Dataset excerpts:
---------------

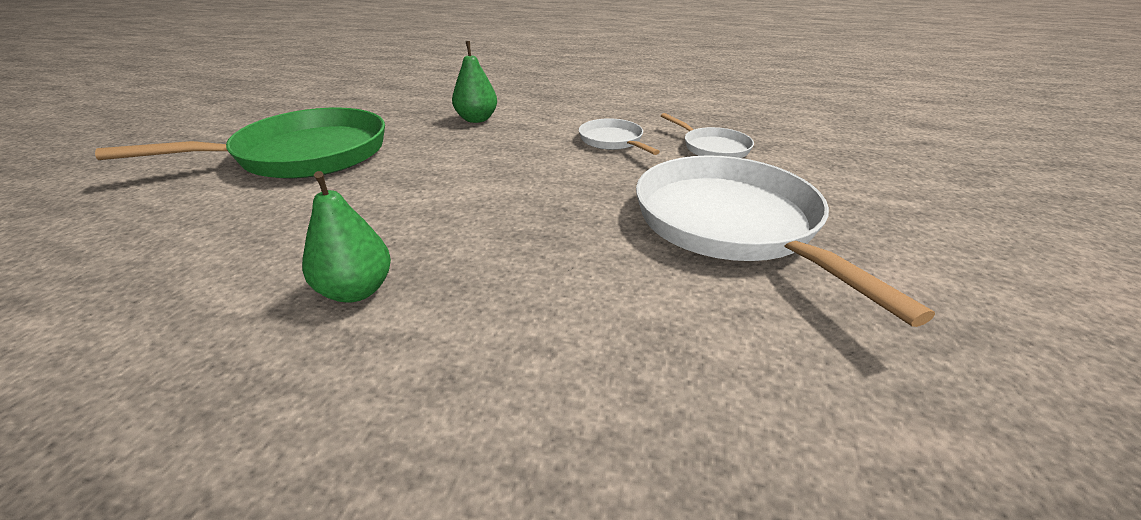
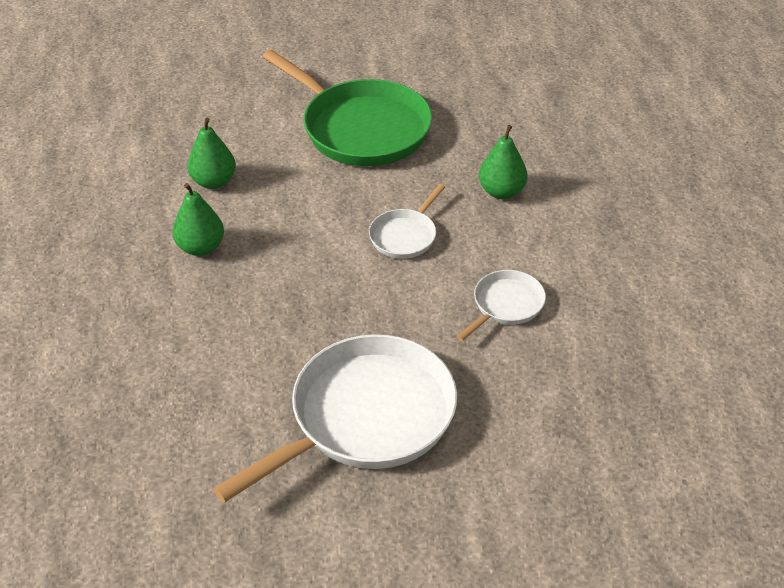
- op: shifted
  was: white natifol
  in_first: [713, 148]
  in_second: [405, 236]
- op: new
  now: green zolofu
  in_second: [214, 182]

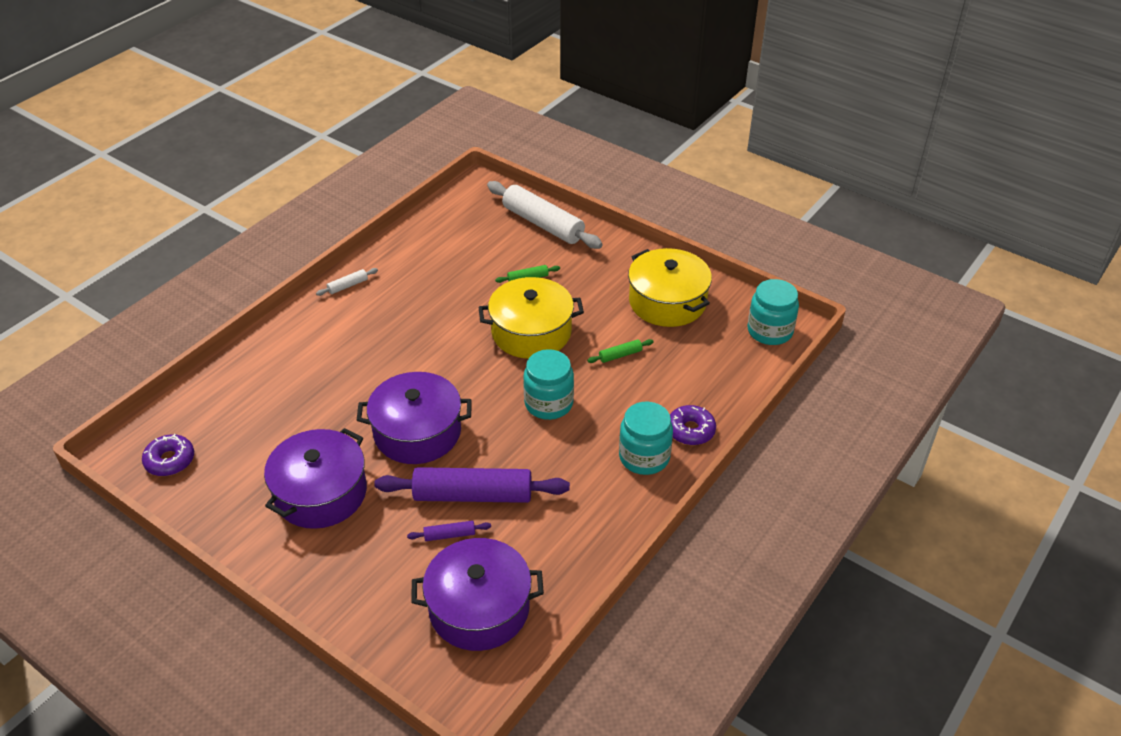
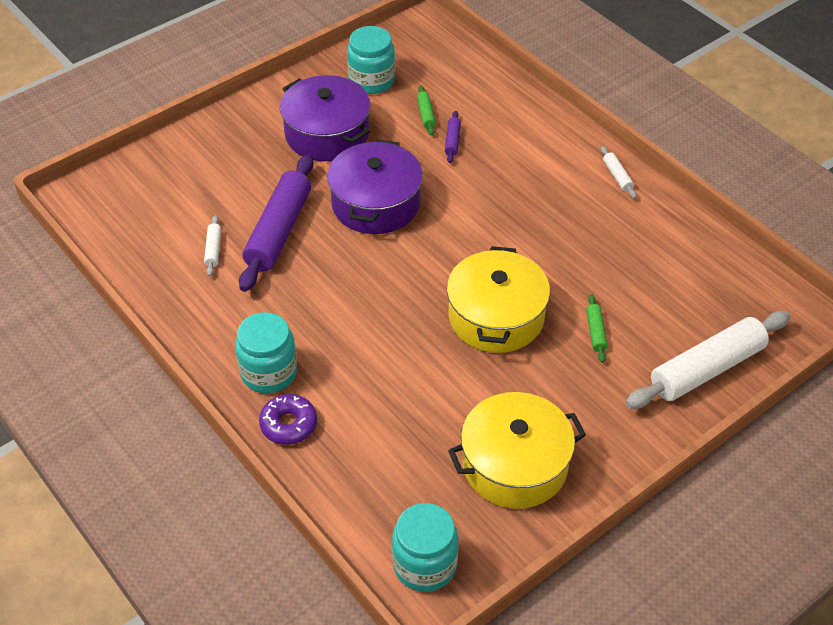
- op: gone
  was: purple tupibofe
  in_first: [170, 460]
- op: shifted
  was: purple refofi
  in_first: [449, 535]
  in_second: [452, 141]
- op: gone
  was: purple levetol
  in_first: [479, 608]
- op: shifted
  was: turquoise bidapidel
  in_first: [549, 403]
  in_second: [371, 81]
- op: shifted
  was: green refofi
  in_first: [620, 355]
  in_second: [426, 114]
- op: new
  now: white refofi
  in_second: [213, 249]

---------------

- [Task goal]: From the first line to the last, retype the entries above exactly, minus the pictures.

- [Answer for the task]:
- op: shifted
  was: white natifol
  in_first: [713, 148]
  in_second: [405, 236]
- op: new
  now: green zolofu
  in_second: [214, 182]

- op: gone
  was: purple tupibofe
  in_first: [170, 460]
- op: shifted
  was: purple refofi
  in_first: [449, 535]
  in_second: [452, 141]
- op: gone
  was: purple levetol
  in_first: [479, 608]
- op: shifted
  was: turquoise bidapidel
  in_first: [549, 403]
  in_second: [371, 81]
- op: shifted
  was: green refofi
  in_first: [620, 355]
  in_second: [426, 114]
- op: new
  now: white refofi
  in_second: [213, 249]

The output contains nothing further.